→ **Requirement**: Please repeat word for word the line containing "locker: (609, 182) -> (233, 106), moved" and every following line up to and including the last one below, pictures excluded.

^^^^^^^^^^^^^^^^

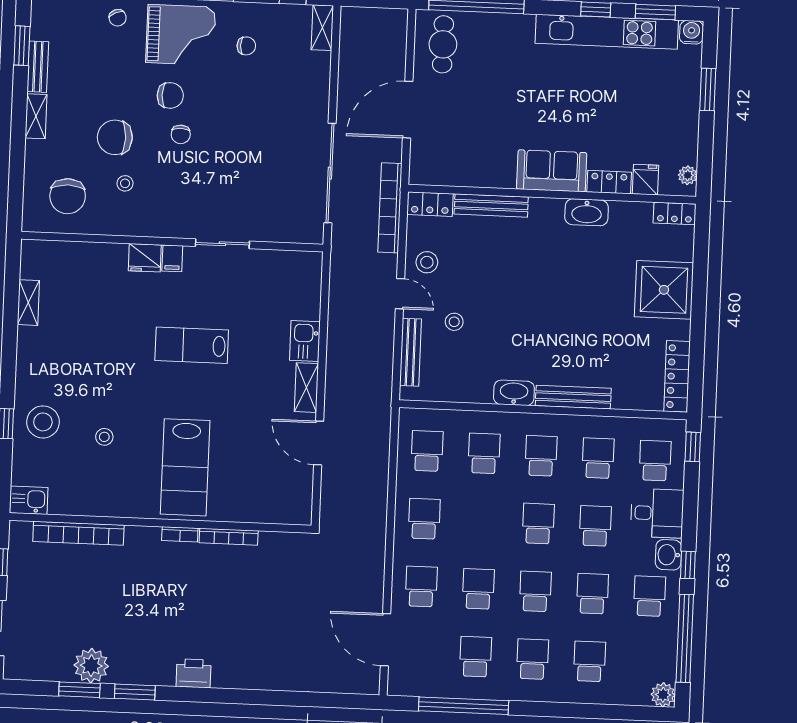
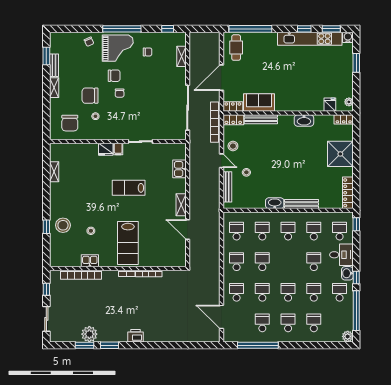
shelving: (322, 28) -> (181, 56), moved
sofa: (552, 171) -> (259, 102), moved
locker: (609, 182) -> (233, 106), moved
kitchen sink: (305, 341) -> (179, 169), moved
kitchen sink: (29, 500) -> (90, 261), moved
school desk: (538, 524) -> (262, 262), moved

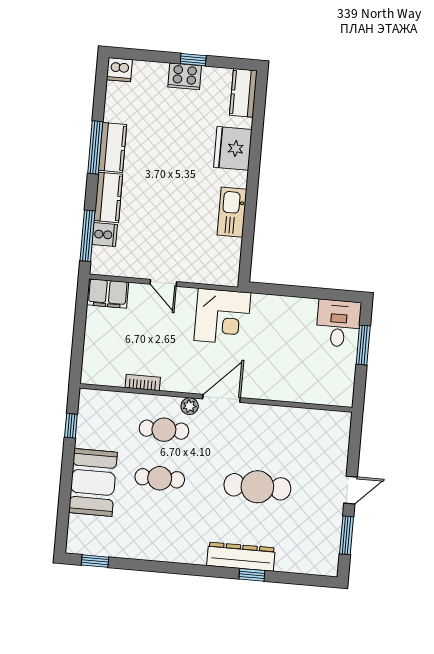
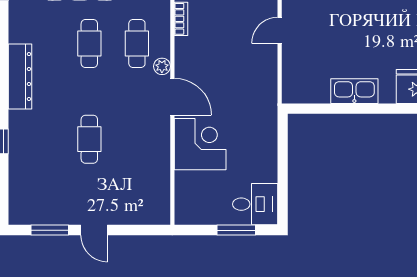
corner desk: (222, 317) -> (200, 144), moved, turned 180
cafe table: (257, 487) -> (89, 139), width x0.73, depth x0.74
dresser: (241, 557) -> (20, 77), moved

^^^^^^^^^^^^^^^^

→ **Written response**:
locker: (609, 182) -> (233, 106), moved
kitchen sink: (305, 341) -> (179, 169), moved
kitchen sink: (29, 500) -> (90, 261), moved
school desk: (538, 524) -> (262, 262), moved

corner desk: (222, 317) -> (200, 144), moved, turned 180
cafe table: (257, 487) -> (89, 139), width x0.73, depth x0.74
dresser: (241, 557) -> (20, 77), moved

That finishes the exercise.